(Supplied information begins)

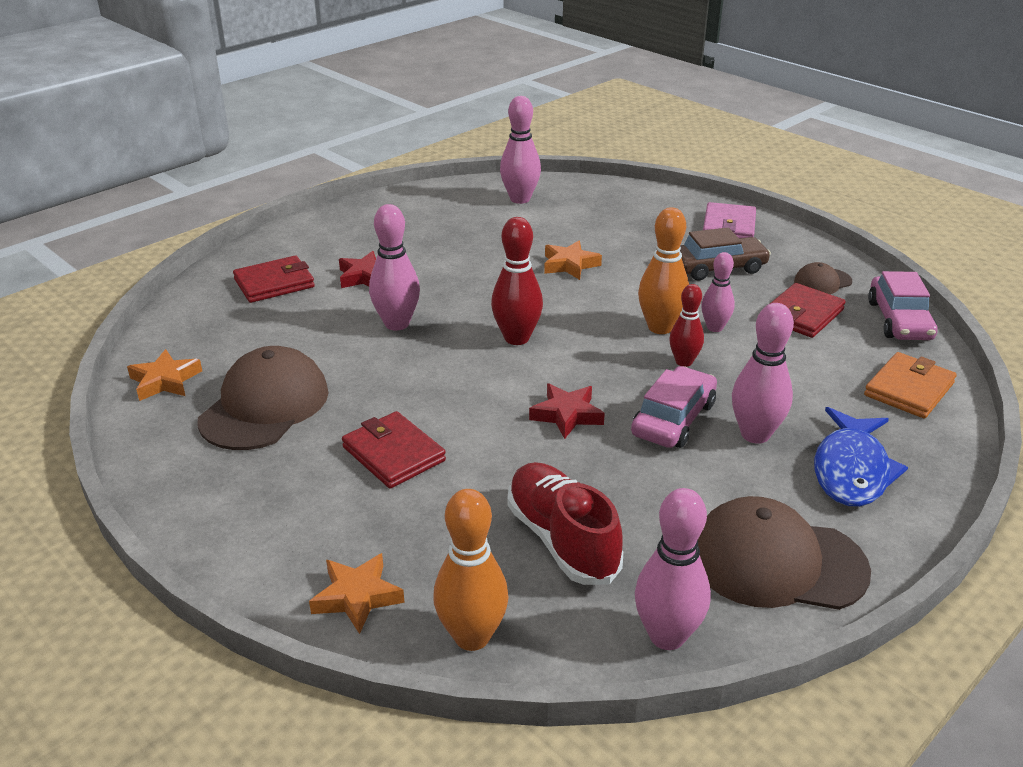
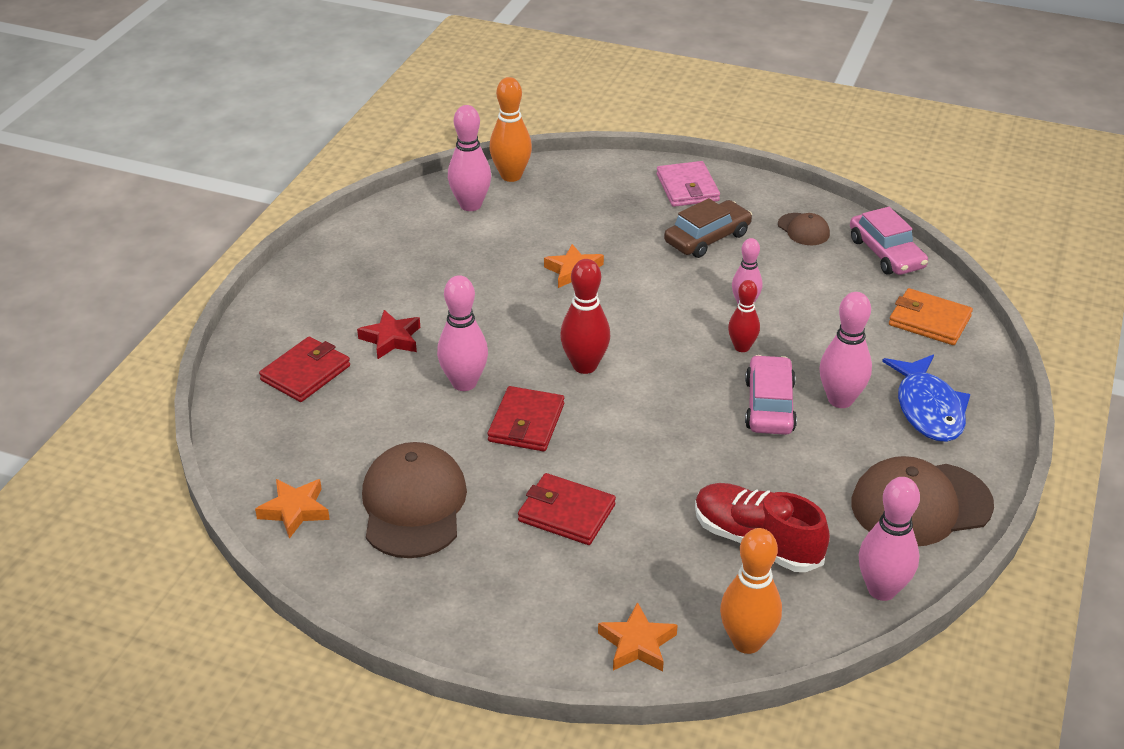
camera: 25 degrees left, 5 degrees up
(567, 415) = (682, 429): red star -> none
(660, 327) = (700, 317): orange bowling pin -> orange bowling pin (511, 176)
(802, 314) = (807, 269): red wallet -> red wallet (526, 423)
(822, 282) = (803, 229): brown cap -> brown cap turned 75 degrees counterclockwise
(909, 389) = (929, 321): orange wallet -> orange wallet turned 75 degrees counterclockwise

(Supplied information ends)

### Action item
I'd like every record printed exactly, with the pictures left out.

### Your solution
camera: 25 degrees left, 5 degrees up
(567, 415) = (682, 429): red star -> none
(660, 327) = (700, 317): orange bowling pin -> orange bowling pin (511, 176)
(802, 314) = (807, 269): red wallet -> red wallet (526, 423)
(822, 282) = (803, 229): brown cap -> brown cap turned 75 degrees counterclockwise
(909, 389) = (929, 321): orange wallet -> orange wallet turned 75 degrees counterclockwise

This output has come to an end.